● **The task**
Every entry, start to finish, should be printed verbatim without pictures.

Image sequences with motion text:
----------

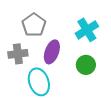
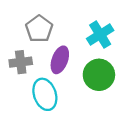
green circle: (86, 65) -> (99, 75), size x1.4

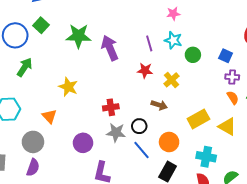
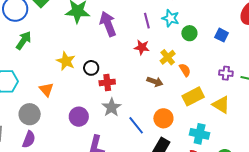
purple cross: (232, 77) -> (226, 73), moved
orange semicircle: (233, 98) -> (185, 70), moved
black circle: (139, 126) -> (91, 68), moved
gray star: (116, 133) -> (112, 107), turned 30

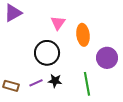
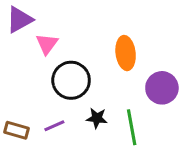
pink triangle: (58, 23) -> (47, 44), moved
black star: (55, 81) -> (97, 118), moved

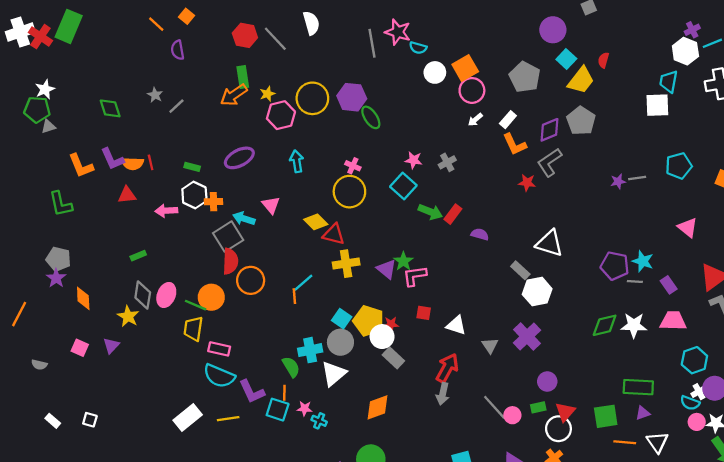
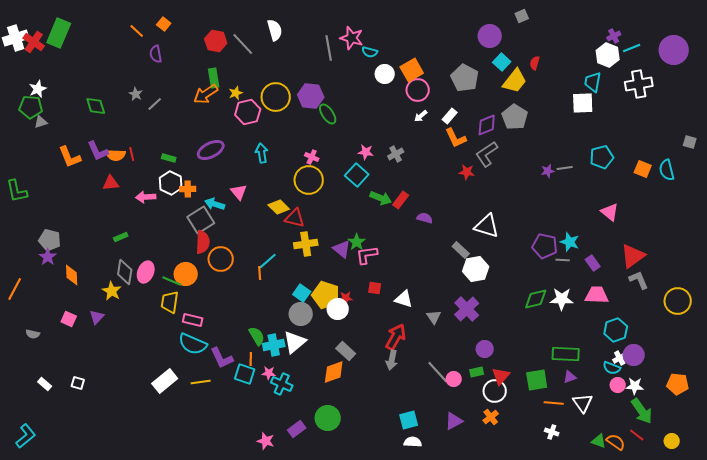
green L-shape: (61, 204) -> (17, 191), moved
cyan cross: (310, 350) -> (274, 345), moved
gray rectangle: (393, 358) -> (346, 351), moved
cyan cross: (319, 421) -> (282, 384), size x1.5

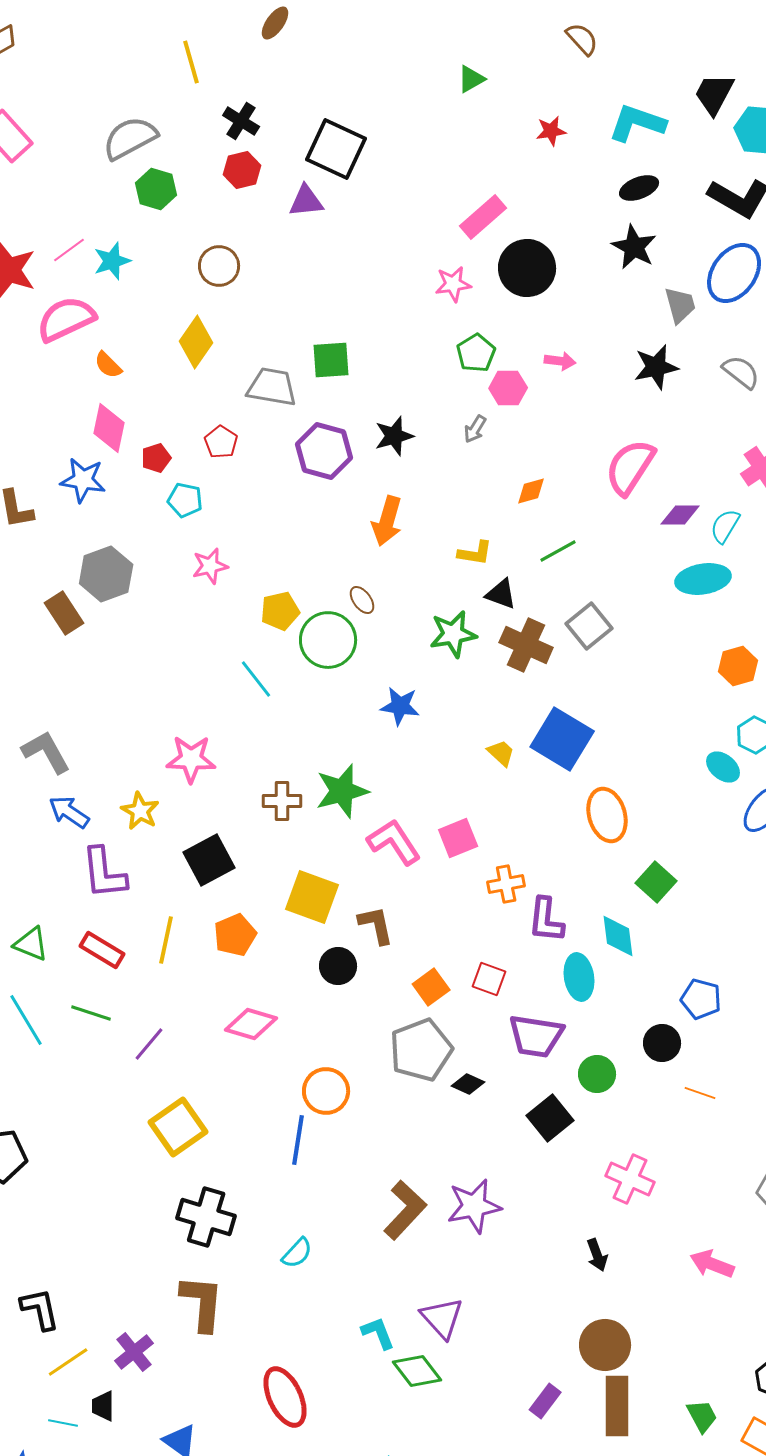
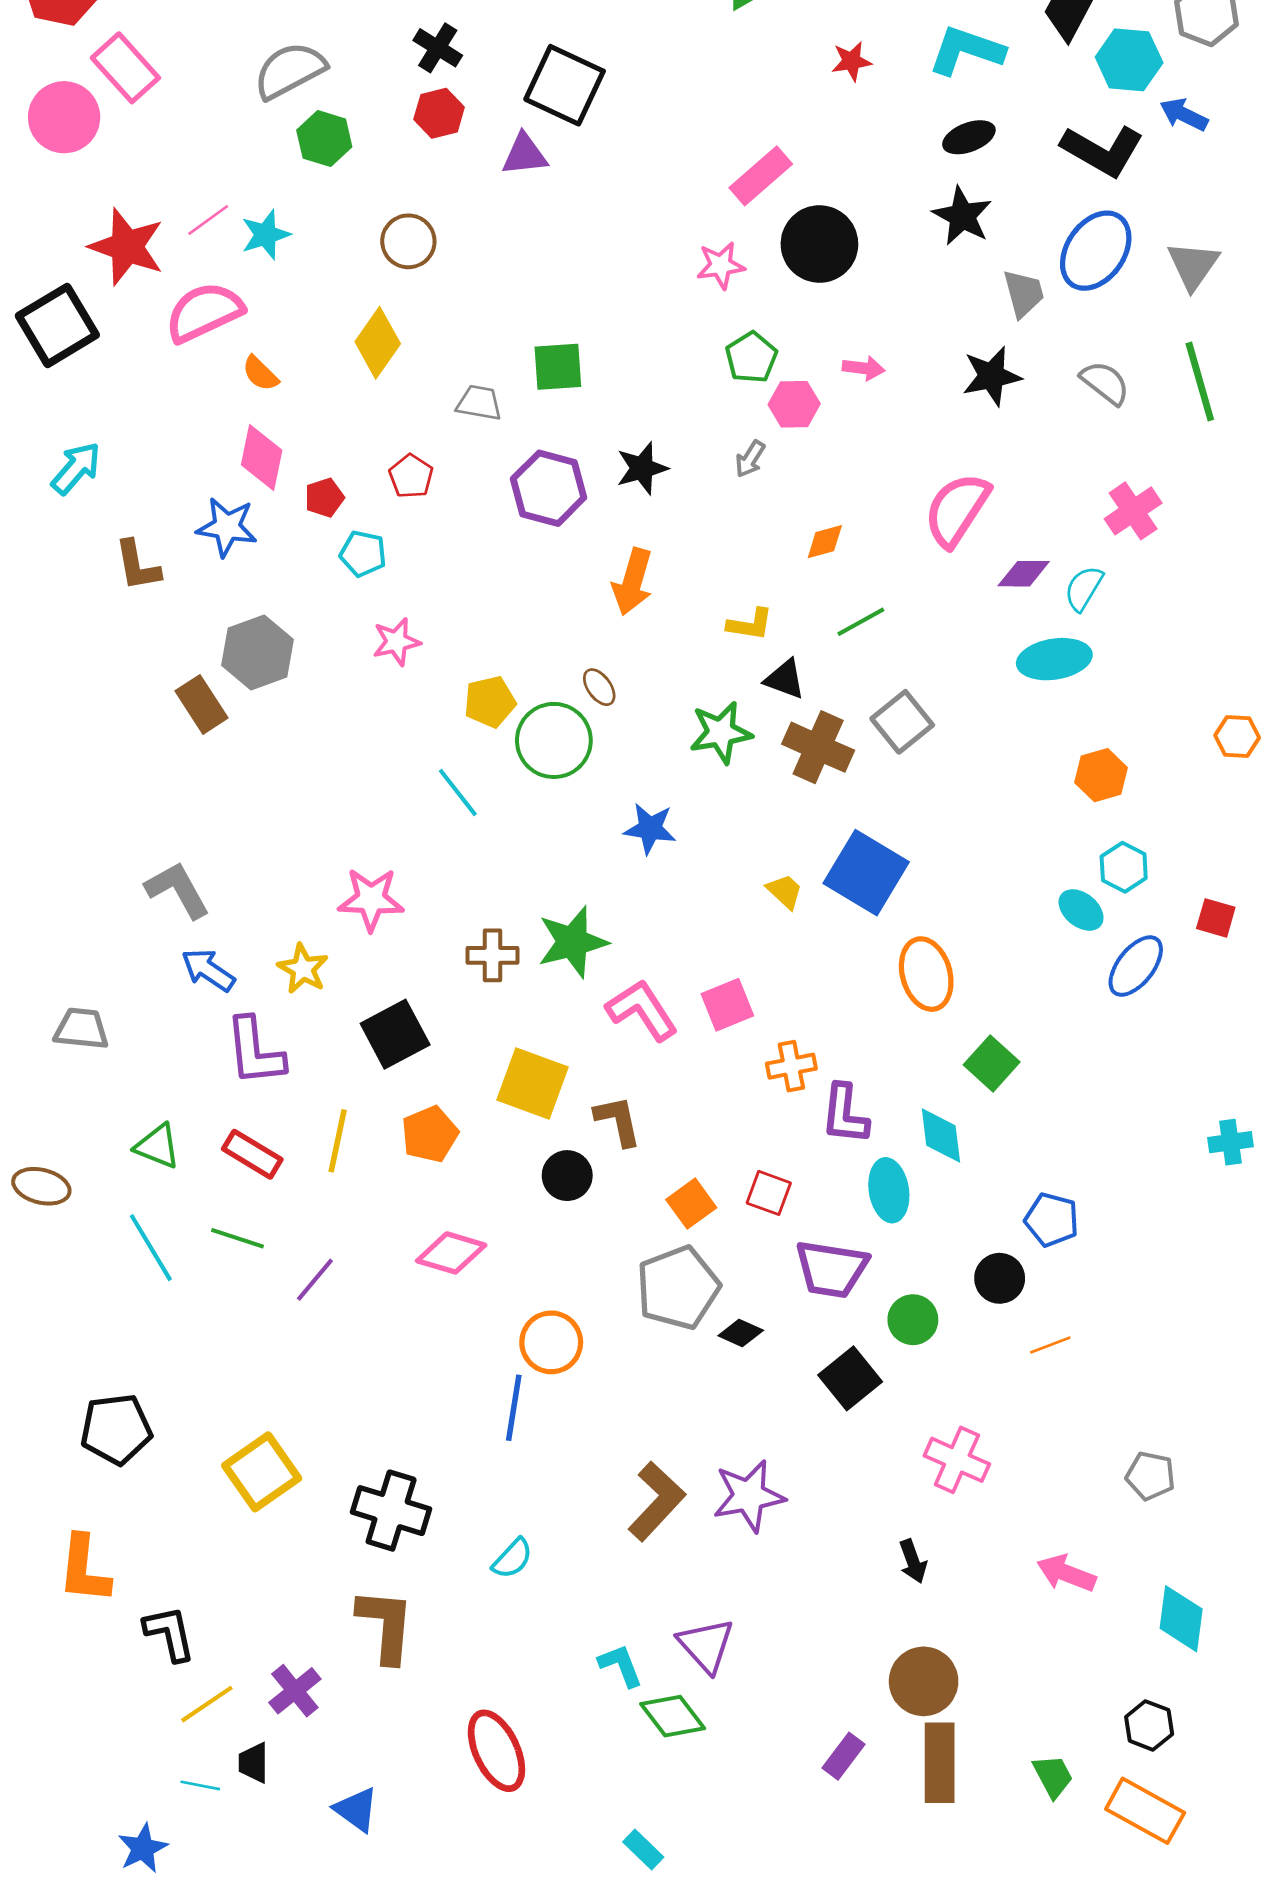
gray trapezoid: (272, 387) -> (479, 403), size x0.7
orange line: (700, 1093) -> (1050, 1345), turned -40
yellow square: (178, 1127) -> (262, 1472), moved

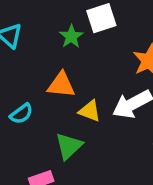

----------

● **Response to this exercise**
green circle: (86, 65) -> (99, 75), size x1.4

purple cross: (232, 77) -> (226, 73), moved
orange semicircle: (233, 98) -> (185, 70), moved
black circle: (139, 126) -> (91, 68), moved
gray star: (116, 133) -> (112, 107), turned 30

pink triangle: (58, 23) -> (47, 44), moved
black star: (55, 81) -> (97, 118), moved

green L-shape: (61, 204) -> (17, 191), moved
cyan cross: (310, 350) -> (274, 345), moved
gray rectangle: (393, 358) -> (346, 351), moved
cyan cross: (319, 421) -> (282, 384), size x1.5

gray trapezoid: (272, 387) -> (479, 403), size x0.7
orange line: (700, 1093) -> (1050, 1345), turned -40
yellow square: (178, 1127) -> (262, 1472), moved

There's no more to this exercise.